## Coordinate change listings

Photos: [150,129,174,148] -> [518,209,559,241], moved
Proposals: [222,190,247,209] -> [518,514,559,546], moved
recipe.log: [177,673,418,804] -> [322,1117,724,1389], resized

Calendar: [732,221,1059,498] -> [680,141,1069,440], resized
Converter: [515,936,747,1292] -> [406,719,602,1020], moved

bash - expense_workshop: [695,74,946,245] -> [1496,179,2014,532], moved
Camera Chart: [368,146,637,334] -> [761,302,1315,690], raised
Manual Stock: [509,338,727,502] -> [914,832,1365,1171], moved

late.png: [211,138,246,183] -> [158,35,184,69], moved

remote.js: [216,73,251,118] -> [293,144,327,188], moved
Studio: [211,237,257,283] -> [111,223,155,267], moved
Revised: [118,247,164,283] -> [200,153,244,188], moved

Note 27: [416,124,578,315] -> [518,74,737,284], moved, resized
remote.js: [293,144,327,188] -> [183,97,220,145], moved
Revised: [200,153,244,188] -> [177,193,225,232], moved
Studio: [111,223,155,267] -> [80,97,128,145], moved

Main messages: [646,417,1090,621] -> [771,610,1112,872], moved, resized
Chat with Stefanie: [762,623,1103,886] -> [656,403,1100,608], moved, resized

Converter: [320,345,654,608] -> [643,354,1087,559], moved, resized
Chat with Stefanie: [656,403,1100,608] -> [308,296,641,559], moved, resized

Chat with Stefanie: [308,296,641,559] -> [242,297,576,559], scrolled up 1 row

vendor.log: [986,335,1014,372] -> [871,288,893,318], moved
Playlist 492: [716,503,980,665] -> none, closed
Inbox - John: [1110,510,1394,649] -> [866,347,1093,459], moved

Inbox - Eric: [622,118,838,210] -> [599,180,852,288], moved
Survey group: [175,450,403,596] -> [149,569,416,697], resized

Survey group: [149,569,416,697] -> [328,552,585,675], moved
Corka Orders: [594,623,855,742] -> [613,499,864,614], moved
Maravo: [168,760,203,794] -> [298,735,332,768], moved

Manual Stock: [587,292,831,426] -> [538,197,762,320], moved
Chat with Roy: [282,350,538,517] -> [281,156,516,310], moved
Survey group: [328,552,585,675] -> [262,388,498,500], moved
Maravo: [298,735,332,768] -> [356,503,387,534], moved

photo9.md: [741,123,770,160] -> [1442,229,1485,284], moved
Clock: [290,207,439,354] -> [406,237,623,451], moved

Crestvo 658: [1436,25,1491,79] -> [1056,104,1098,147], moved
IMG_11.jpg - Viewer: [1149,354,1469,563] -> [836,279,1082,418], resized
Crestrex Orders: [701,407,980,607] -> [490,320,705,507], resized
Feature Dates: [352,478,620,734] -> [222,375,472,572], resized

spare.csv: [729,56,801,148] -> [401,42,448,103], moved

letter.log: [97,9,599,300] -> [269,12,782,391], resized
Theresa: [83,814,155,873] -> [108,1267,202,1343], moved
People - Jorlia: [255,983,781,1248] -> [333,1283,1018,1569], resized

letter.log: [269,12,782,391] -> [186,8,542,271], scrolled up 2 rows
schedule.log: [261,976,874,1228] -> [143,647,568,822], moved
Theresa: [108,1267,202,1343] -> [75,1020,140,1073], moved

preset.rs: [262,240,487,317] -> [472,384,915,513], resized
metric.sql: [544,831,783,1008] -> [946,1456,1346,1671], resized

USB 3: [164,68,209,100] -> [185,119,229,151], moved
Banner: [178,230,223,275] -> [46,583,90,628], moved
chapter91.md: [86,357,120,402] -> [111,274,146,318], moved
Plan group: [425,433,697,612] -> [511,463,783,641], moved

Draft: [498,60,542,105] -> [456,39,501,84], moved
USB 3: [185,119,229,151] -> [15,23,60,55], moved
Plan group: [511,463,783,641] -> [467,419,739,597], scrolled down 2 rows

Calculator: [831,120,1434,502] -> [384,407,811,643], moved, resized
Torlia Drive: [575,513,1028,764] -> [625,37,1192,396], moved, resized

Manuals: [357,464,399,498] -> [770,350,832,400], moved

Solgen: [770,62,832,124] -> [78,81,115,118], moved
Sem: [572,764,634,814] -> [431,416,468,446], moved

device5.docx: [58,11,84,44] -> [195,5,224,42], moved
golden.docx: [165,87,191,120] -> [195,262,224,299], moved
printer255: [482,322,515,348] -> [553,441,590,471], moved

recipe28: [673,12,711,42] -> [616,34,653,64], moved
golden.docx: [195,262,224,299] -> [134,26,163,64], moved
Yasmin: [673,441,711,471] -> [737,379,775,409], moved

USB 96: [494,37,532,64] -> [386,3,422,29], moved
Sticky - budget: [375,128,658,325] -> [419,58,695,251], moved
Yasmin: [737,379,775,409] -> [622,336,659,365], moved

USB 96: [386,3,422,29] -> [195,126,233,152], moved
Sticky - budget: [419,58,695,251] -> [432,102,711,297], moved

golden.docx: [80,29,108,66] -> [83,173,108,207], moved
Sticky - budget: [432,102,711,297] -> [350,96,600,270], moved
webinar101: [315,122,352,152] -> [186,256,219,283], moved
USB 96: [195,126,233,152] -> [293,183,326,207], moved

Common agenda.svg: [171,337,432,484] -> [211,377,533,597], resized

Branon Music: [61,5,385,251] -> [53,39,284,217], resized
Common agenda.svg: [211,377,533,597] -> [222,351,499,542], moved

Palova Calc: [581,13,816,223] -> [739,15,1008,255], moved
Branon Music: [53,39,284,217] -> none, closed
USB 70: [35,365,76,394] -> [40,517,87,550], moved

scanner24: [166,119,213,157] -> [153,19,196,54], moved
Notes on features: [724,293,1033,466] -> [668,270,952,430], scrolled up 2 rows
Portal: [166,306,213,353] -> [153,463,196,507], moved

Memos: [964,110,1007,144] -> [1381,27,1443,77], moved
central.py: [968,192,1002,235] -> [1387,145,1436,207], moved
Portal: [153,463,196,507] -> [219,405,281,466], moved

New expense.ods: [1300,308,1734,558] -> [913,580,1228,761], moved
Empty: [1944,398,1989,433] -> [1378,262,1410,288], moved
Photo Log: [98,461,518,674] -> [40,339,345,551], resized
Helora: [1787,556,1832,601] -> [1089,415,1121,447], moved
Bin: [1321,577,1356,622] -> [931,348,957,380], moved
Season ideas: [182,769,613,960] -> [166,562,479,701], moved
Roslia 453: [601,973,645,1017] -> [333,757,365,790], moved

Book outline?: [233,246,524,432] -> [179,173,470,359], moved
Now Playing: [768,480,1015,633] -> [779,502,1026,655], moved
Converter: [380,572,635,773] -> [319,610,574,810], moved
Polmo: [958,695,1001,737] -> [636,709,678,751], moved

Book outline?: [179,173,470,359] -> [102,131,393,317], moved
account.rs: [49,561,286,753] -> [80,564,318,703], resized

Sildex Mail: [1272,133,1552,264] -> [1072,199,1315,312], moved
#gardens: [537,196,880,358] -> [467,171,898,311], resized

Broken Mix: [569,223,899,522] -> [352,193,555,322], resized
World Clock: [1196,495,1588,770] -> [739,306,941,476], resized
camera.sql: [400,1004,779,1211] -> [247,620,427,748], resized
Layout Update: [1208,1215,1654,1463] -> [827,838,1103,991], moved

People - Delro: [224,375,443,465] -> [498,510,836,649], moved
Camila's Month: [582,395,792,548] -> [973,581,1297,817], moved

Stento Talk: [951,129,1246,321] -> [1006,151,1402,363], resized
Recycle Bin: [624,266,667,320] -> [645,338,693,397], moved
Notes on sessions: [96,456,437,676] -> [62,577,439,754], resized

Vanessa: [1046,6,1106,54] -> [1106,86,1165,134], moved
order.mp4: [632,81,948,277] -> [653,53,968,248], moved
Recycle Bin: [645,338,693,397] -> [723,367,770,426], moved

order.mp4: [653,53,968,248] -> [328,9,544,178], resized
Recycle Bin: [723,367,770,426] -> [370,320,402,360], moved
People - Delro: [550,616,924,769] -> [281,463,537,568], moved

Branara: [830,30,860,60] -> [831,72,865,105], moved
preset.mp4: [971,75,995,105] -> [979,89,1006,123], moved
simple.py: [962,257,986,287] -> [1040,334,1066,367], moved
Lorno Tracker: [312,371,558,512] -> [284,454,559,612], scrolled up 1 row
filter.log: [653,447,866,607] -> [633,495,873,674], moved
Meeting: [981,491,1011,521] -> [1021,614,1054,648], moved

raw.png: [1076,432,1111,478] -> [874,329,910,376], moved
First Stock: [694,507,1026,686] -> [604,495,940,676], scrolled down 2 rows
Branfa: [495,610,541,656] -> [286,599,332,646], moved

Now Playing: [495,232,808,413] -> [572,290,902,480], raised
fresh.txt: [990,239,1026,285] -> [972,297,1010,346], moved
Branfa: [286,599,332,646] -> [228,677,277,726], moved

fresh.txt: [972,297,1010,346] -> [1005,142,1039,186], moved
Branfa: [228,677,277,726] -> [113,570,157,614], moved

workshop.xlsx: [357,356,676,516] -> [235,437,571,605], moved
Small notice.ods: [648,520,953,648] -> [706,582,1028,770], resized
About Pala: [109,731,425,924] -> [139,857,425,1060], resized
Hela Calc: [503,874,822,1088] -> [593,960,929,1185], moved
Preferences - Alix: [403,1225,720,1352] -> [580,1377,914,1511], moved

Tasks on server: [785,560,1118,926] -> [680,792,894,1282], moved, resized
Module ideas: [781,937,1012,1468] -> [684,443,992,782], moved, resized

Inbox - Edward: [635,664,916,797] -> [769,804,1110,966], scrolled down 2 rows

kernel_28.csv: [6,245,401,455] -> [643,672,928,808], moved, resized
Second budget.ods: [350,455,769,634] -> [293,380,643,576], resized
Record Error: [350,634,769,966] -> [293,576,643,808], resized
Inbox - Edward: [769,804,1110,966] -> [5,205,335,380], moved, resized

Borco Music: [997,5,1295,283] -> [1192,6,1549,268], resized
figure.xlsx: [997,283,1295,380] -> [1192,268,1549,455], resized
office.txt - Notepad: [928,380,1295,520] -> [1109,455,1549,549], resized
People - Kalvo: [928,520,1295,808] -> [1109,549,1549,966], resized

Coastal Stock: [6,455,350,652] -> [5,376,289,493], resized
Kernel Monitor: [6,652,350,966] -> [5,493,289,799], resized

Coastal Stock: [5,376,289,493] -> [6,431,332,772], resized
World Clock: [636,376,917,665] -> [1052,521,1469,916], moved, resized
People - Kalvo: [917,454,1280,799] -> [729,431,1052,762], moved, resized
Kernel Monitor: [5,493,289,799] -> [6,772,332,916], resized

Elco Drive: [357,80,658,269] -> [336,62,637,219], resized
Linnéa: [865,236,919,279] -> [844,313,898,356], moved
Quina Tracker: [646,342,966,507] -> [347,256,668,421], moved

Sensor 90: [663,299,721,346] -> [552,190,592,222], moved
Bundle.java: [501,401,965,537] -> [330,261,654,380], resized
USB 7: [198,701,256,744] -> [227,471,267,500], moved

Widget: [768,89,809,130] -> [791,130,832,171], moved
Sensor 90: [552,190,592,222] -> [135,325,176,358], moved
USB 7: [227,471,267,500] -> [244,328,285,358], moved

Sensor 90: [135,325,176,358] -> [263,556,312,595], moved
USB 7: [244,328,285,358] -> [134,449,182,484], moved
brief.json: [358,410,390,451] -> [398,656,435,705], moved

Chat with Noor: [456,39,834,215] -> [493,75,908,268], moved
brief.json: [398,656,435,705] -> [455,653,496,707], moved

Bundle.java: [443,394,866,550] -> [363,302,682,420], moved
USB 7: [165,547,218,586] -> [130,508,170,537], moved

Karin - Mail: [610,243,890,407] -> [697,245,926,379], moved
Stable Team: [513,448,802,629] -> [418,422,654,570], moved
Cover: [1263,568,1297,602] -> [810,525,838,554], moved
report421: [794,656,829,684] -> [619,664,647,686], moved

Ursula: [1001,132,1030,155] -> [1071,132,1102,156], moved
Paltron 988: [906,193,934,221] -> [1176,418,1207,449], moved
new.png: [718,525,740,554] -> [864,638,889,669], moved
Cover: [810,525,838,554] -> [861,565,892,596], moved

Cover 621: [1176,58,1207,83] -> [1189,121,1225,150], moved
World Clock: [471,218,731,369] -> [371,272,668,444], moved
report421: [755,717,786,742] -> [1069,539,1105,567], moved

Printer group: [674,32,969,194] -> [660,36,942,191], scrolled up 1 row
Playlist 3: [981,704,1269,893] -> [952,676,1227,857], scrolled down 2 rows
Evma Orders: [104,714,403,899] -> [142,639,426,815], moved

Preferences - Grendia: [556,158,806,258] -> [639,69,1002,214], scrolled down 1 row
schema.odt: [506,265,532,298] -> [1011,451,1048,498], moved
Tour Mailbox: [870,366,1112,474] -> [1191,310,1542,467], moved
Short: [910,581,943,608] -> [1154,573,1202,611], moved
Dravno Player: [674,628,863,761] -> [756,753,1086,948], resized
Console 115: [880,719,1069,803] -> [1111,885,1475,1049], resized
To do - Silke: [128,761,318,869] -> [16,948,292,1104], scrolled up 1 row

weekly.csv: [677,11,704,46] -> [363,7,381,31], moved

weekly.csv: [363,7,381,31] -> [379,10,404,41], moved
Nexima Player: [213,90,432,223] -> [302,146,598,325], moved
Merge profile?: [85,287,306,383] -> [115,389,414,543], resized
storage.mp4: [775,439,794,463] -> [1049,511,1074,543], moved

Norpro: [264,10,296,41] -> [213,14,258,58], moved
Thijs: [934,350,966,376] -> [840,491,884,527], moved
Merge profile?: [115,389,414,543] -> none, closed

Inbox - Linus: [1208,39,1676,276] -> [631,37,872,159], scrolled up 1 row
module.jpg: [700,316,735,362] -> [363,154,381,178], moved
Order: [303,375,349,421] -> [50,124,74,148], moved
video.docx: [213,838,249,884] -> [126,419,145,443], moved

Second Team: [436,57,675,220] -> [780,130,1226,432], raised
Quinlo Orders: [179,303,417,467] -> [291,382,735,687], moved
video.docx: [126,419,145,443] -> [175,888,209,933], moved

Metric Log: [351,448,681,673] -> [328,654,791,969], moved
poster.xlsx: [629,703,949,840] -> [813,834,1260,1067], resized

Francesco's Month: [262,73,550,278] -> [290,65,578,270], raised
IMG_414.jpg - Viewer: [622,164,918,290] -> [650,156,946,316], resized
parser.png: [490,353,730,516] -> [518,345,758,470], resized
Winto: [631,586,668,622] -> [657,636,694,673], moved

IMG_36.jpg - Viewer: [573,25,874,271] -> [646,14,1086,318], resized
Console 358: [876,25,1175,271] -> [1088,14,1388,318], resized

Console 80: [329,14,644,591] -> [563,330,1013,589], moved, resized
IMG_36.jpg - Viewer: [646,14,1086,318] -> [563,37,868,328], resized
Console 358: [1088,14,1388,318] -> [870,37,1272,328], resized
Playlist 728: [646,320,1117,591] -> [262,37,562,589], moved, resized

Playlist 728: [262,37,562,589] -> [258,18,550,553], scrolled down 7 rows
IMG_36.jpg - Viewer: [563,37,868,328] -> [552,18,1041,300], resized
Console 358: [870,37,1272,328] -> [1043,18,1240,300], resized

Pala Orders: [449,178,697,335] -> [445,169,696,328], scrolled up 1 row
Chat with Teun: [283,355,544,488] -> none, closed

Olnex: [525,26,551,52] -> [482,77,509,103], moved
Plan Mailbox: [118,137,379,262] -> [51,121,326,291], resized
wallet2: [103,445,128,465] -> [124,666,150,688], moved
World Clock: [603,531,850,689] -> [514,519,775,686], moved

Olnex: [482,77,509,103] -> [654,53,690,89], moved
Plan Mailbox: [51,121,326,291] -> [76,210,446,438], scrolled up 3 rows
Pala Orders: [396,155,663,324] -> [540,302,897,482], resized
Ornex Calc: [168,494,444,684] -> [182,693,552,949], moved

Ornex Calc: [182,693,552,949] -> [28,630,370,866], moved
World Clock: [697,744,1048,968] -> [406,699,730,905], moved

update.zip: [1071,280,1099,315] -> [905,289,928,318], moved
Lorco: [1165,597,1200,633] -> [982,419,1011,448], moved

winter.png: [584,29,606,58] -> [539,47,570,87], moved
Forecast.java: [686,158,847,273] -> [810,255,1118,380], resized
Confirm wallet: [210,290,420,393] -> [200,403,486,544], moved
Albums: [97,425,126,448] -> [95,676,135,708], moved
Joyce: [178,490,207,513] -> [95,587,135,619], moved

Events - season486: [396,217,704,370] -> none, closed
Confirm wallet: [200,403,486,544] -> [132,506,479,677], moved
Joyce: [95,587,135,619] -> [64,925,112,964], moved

## WHAT TO DO
Reproduce verbatim the lines above, from the line with "Winto: [631,586,668,622] ->" through the line with "Playlist 728: [262,37,562,589]".

## ANSWER TO THE PROBLEM
Winto: [631,586,668,622] -> [657,636,694,673], moved

IMG_36.jpg - Viewer: [573,25,874,271] -> [646,14,1086,318], resized
Console 358: [876,25,1175,271] -> [1088,14,1388,318], resized

Console 80: [329,14,644,591] -> [563,330,1013,589], moved, resized
IMG_36.jpg - Viewer: [646,14,1086,318] -> [563,37,868,328], resized
Console 358: [1088,14,1388,318] -> [870,37,1272,328], resized
Playlist 728: [646,320,1117,591] -> [262,37,562,589], moved, resized

Playlist 728: [262,37,562,589] -> [258,18,550,553], scrolled down 7 rows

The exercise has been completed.